**Instructions to follow**
Provide a verbatim copy of the data below.

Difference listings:
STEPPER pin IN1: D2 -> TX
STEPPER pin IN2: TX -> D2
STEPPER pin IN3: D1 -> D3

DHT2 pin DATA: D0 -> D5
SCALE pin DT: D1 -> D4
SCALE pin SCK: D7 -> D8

**Solution to this problem**
STEPPER pin IN1: D2 -> TX
STEPPER pin IN2: TX -> D2
STEPPER pin IN3: D1 -> D3

DHT2 pin DATA: D0 -> D5
SCALE pin DT: D1 -> D4
SCALE pin SCK: D7 -> D8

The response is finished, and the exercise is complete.